* **Study material**:
------------
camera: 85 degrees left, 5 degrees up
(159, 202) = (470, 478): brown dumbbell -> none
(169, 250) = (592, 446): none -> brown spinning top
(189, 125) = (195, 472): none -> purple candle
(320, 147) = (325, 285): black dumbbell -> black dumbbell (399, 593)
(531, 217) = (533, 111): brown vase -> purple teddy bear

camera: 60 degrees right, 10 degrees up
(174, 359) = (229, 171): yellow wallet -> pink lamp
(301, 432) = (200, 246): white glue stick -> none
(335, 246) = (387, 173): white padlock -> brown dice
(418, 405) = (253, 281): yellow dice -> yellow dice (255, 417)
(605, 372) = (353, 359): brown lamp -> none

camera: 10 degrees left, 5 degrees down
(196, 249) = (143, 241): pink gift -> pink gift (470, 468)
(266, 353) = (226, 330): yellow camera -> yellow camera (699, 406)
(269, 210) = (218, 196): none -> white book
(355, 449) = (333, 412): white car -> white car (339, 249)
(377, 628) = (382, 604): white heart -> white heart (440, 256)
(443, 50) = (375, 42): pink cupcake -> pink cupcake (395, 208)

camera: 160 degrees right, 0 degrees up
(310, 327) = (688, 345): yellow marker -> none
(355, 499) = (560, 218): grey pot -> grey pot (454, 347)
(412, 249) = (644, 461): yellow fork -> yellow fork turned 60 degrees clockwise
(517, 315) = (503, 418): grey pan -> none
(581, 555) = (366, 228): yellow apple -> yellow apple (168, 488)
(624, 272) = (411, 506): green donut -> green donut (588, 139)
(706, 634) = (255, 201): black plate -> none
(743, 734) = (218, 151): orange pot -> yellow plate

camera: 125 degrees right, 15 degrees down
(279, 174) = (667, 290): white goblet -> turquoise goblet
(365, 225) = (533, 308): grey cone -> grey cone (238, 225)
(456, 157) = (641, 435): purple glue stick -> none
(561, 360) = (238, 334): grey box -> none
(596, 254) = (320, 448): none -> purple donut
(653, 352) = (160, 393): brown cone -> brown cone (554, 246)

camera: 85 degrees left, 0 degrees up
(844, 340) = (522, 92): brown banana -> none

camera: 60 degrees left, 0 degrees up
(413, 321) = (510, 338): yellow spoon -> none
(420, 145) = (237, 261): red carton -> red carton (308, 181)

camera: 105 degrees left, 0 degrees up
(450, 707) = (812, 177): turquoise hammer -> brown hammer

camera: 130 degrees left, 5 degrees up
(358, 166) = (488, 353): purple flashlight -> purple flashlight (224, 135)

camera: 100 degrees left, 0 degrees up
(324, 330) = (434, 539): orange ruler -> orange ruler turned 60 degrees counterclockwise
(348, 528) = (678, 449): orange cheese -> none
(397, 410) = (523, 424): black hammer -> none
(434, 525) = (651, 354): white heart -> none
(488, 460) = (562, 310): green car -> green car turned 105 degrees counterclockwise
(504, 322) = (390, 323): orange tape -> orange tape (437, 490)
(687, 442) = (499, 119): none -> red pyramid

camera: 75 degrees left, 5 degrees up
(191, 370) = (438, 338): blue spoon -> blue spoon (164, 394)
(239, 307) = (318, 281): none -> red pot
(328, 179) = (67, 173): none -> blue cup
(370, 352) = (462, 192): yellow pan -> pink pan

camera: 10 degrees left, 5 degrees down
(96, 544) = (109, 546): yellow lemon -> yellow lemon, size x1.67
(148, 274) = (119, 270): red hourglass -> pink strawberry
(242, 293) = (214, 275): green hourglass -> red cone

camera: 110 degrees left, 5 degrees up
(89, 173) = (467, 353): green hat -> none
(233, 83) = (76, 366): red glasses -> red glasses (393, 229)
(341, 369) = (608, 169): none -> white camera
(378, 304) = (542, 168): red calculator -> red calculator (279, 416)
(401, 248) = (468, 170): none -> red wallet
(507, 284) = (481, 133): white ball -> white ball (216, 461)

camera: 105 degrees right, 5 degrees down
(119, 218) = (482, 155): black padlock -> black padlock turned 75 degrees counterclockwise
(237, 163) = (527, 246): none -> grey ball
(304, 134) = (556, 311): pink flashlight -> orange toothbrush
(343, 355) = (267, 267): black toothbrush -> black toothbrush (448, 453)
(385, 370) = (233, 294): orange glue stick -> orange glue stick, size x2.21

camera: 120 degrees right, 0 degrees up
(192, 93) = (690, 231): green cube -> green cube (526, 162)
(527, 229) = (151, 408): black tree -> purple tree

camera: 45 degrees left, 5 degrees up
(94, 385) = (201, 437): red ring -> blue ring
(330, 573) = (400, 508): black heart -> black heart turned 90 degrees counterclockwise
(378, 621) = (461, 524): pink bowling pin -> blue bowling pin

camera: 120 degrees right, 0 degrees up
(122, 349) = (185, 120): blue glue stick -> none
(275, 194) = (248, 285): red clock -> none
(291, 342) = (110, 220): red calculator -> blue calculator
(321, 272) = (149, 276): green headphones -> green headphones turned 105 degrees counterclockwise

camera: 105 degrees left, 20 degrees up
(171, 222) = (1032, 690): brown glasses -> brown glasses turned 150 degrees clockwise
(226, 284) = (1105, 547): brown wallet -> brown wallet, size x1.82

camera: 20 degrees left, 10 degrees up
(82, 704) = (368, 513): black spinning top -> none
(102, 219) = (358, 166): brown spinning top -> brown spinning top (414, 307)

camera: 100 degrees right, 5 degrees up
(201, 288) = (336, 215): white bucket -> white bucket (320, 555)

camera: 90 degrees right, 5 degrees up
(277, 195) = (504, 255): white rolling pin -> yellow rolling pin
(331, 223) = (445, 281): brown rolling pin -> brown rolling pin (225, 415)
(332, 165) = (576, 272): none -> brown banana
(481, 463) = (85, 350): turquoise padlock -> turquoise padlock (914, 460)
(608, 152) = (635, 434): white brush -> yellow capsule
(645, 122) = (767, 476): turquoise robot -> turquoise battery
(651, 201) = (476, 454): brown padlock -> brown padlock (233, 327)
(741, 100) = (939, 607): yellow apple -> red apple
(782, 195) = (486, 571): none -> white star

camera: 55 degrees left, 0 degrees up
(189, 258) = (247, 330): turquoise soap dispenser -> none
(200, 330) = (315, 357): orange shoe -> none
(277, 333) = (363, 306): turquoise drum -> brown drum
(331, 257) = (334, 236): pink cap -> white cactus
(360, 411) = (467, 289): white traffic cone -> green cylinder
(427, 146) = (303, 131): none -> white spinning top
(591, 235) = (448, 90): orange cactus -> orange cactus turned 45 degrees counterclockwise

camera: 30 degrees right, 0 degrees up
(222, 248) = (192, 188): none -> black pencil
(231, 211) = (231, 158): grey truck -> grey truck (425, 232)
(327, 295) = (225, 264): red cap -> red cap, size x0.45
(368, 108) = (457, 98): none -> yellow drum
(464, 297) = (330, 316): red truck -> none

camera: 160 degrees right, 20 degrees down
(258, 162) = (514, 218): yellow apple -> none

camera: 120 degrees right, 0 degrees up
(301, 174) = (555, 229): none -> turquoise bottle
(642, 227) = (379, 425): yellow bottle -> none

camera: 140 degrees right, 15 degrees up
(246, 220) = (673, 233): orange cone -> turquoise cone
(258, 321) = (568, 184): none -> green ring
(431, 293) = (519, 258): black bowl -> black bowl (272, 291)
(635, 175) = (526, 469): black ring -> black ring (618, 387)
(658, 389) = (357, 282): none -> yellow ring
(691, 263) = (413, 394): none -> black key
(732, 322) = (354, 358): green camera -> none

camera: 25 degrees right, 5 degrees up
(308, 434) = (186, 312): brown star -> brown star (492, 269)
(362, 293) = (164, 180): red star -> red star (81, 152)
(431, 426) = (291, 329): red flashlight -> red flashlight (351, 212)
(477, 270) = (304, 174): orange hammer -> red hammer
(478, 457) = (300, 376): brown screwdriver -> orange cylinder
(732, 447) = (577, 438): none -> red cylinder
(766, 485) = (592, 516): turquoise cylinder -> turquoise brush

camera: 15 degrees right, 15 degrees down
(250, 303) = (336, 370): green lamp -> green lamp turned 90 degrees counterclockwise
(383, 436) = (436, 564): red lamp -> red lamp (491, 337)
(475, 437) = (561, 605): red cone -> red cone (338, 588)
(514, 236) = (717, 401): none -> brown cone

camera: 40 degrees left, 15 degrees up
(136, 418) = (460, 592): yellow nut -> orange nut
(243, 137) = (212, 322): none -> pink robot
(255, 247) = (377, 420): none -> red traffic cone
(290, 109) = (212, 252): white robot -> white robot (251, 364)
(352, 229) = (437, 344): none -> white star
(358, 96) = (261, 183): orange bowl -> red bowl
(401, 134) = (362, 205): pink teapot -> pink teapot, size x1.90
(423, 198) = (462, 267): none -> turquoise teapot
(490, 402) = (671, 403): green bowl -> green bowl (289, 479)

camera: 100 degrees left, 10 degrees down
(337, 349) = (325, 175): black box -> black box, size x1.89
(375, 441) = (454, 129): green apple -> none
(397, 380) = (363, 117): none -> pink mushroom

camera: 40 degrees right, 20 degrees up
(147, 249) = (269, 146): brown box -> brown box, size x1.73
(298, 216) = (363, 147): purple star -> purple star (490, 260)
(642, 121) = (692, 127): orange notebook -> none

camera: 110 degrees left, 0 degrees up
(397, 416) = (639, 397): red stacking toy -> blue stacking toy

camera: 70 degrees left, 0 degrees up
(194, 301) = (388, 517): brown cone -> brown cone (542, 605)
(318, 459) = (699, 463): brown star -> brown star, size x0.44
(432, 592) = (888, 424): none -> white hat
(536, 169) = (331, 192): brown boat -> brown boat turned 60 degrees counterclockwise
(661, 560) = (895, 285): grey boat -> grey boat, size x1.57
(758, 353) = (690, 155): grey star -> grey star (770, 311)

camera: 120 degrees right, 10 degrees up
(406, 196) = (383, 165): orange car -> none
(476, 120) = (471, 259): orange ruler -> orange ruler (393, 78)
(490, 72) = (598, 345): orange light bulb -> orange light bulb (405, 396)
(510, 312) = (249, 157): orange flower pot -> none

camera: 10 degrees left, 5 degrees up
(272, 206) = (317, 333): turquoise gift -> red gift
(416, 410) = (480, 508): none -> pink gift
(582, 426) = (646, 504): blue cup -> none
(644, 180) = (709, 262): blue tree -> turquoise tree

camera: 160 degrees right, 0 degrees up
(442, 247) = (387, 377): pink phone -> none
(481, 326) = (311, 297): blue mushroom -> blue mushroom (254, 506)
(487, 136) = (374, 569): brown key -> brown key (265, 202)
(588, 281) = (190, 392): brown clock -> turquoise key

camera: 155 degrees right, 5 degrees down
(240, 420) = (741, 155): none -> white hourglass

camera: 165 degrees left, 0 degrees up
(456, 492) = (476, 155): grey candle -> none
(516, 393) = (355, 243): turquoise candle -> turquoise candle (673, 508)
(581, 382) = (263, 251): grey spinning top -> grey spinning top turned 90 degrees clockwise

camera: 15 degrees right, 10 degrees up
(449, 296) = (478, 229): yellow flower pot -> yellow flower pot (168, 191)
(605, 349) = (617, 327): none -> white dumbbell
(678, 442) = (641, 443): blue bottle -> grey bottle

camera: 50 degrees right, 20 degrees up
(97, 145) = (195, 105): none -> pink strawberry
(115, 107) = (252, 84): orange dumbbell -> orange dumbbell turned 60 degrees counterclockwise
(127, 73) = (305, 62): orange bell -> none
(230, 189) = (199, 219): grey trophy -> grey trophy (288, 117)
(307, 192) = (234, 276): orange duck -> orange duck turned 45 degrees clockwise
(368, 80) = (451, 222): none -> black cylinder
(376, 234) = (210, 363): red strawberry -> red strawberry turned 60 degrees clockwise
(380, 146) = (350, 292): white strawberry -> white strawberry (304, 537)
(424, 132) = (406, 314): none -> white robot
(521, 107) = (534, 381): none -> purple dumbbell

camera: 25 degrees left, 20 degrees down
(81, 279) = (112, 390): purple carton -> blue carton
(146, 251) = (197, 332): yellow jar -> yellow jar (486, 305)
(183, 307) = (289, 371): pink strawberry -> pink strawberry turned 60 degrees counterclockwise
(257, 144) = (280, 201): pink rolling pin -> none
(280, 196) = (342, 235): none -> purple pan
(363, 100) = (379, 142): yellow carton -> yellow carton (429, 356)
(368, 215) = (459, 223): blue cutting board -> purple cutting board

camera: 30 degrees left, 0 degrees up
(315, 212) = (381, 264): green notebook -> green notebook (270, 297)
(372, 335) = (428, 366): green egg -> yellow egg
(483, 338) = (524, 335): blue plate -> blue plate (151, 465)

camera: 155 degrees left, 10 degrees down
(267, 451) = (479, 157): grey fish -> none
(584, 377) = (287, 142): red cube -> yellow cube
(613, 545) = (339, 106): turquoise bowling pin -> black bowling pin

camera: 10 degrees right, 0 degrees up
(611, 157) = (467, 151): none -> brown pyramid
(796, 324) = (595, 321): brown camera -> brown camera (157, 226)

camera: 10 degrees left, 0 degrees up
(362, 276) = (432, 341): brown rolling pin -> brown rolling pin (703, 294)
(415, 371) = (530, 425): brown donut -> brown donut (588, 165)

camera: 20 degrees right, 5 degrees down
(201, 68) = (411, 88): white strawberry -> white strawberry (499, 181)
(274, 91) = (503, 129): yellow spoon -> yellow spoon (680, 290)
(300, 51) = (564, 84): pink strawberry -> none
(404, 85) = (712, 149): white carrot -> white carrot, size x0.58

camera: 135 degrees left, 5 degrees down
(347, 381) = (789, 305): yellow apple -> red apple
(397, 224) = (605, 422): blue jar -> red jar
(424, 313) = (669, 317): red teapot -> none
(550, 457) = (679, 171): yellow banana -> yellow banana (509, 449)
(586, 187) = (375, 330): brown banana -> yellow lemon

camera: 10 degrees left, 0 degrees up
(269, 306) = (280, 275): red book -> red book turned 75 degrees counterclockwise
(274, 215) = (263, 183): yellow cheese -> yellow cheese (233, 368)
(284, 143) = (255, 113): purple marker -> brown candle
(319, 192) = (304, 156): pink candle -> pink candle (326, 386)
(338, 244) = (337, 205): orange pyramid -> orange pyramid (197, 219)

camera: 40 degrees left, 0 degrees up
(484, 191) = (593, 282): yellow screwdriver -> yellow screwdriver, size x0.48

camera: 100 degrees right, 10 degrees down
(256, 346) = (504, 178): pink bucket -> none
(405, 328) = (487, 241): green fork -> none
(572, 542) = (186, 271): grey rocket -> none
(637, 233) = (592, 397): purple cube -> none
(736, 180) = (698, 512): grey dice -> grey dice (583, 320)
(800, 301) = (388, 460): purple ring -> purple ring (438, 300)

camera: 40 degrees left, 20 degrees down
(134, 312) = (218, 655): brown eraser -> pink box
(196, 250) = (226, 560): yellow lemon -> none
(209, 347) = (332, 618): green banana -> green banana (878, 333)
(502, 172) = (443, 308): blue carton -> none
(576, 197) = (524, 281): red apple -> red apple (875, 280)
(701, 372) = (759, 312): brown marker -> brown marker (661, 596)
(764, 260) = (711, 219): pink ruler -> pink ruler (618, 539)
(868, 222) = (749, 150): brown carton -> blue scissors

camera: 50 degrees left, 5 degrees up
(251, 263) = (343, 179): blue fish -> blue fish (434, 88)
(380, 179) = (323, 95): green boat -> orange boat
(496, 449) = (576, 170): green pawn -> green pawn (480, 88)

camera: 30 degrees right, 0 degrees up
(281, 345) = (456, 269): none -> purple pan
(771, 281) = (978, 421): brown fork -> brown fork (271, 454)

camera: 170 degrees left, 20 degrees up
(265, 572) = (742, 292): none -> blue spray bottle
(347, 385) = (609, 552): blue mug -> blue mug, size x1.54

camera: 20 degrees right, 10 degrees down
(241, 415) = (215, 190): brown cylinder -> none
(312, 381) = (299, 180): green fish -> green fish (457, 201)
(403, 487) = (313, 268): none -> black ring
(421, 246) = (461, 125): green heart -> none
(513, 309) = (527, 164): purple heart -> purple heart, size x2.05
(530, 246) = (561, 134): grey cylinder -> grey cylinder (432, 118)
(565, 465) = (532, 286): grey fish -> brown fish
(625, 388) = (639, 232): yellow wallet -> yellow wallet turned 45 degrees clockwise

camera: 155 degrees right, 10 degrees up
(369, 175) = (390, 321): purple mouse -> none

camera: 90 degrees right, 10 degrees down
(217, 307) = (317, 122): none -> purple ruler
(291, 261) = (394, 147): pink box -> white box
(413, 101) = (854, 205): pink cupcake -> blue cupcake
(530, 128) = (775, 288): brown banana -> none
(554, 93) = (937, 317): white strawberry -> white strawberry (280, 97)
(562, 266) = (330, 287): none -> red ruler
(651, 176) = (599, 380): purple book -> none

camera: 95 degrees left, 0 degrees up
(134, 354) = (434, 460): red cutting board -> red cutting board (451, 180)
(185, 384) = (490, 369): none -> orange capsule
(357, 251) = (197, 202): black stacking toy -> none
------------
* **Description of the task**:
Starting at the first line of the listing, retype every line up to and including the one with "(301, 432) = (200, 246): white".

* **Exercise response**:
camera: 85 degrees left, 5 degrees up
(159, 202) = (470, 478): brown dumbbell -> none
(169, 250) = (592, 446): none -> brown spinning top
(189, 125) = (195, 472): none -> purple candle
(320, 147) = (325, 285): black dumbbell -> black dumbbell (399, 593)
(531, 217) = (533, 111): brown vase -> purple teddy bear

camera: 60 degrees right, 10 degrees up
(174, 359) = (229, 171): yellow wallet -> pink lamp
(301, 432) = (200, 246): white glue stick -> none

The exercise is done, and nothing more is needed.